Saved data entries:
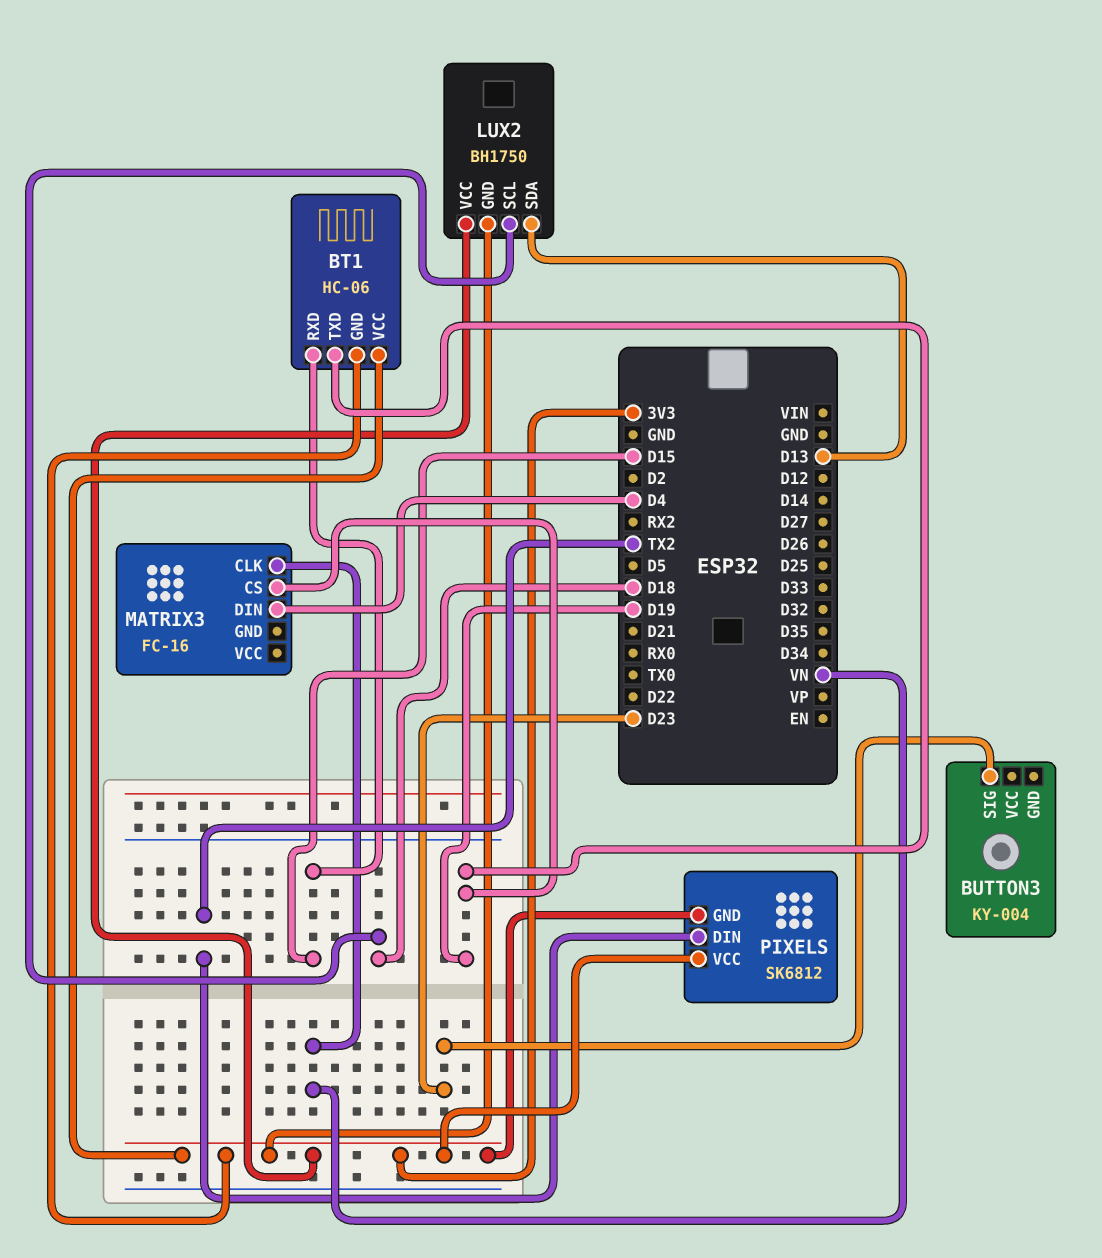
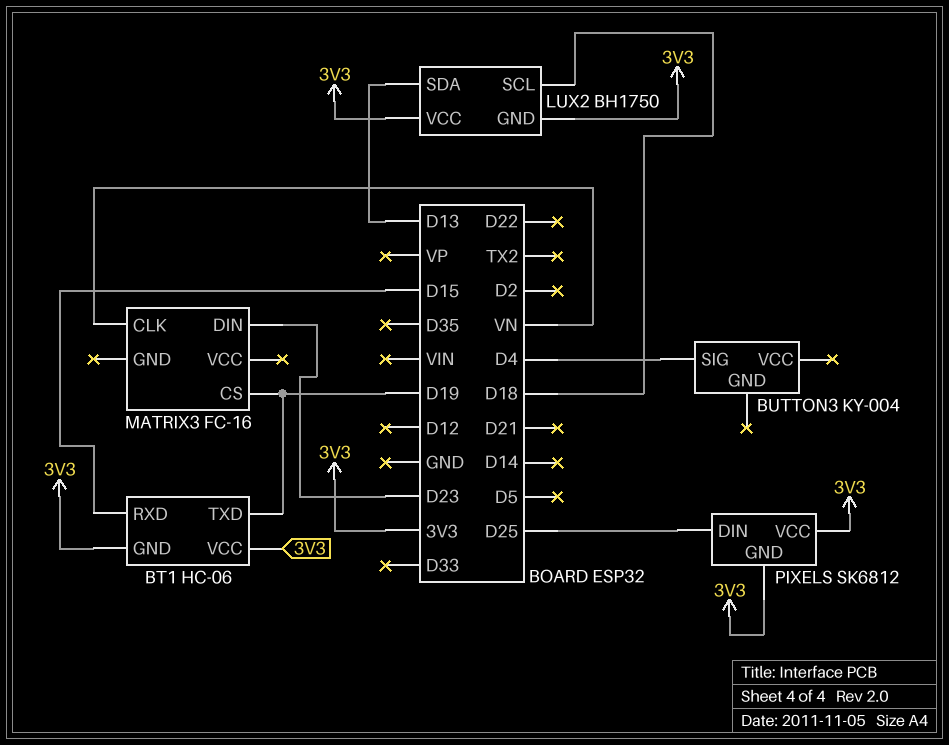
BUTTON3 pin SIG: D23 -> D4
MATRIX3 pin DIN: D4 -> D23
PIXELS pin DIN: TX2 -> D25

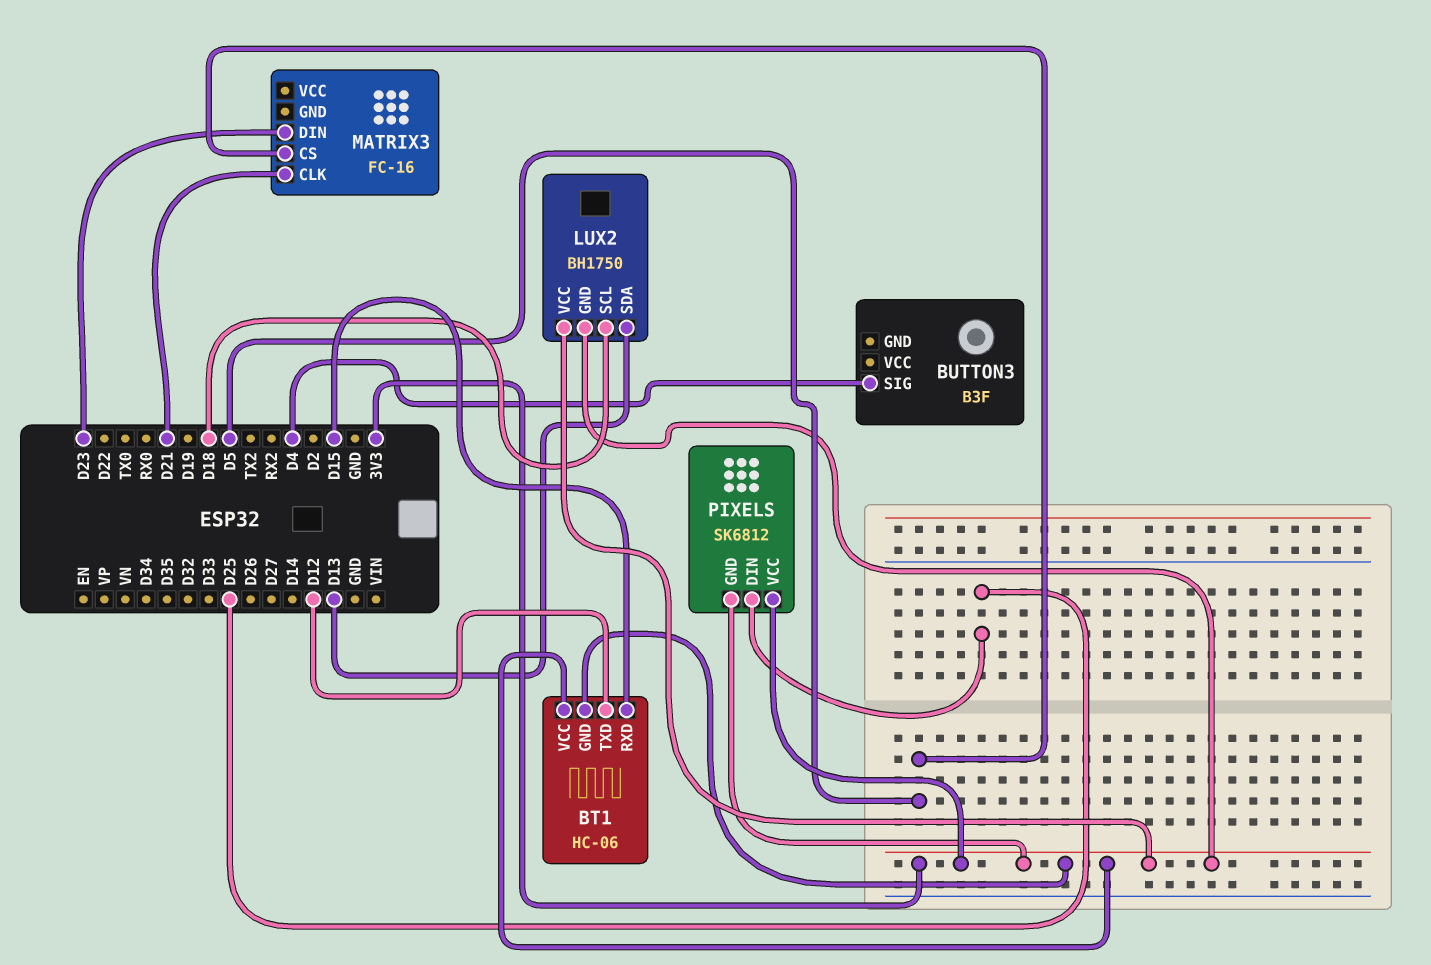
BT1 pin TXD: D19 -> D12
BUTTON3: KY-004 -> B3F
MATRIX3 pin CLK: VN -> D21
MATRIX3 pin CS: D19 -> D5

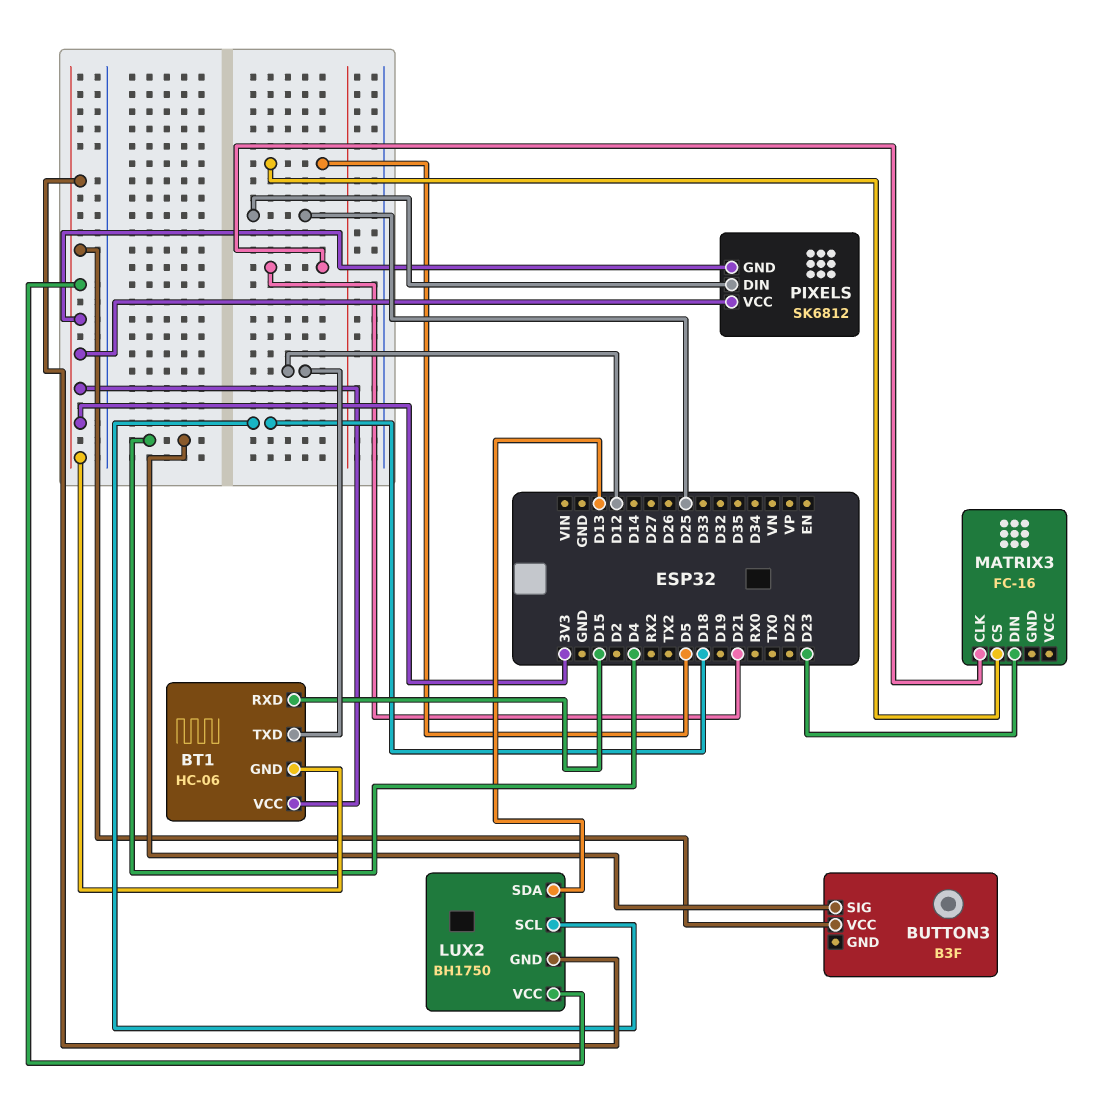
BUTTON3 pin VCC: none -> 3V3

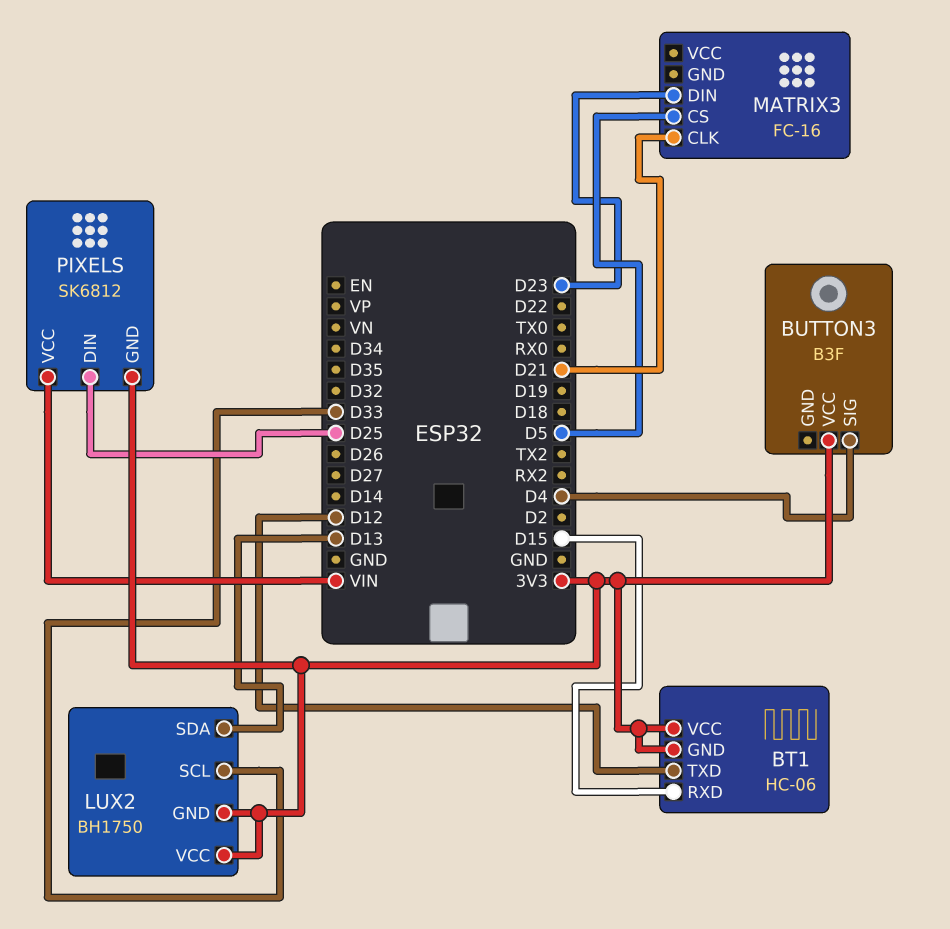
LUX2 pin SCL: D18 -> D33
PIXELS pin VCC: 3V3 -> VIN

What you will do: Copy each line above precisely, dropping the pictures.

Output below:
BUTTON3 pin SIG: D23 -> D4
MATRIX3 pin DIN: D4 -> D23
PIXELS pin DIN: TX2 -> D25

BT1 pin TXD: D19 -> D12
BUTTON3: KY-004 -> B3F
MATRIX3 pin CLK: VN -> D21
MATRIX3 pin CS: D19 -> D5

BUTTON3 pin VCC: none -> 3V3

LUX2 pin SCL: D18 -> D33
PIXELS pin VCC: 3V3 -> VIN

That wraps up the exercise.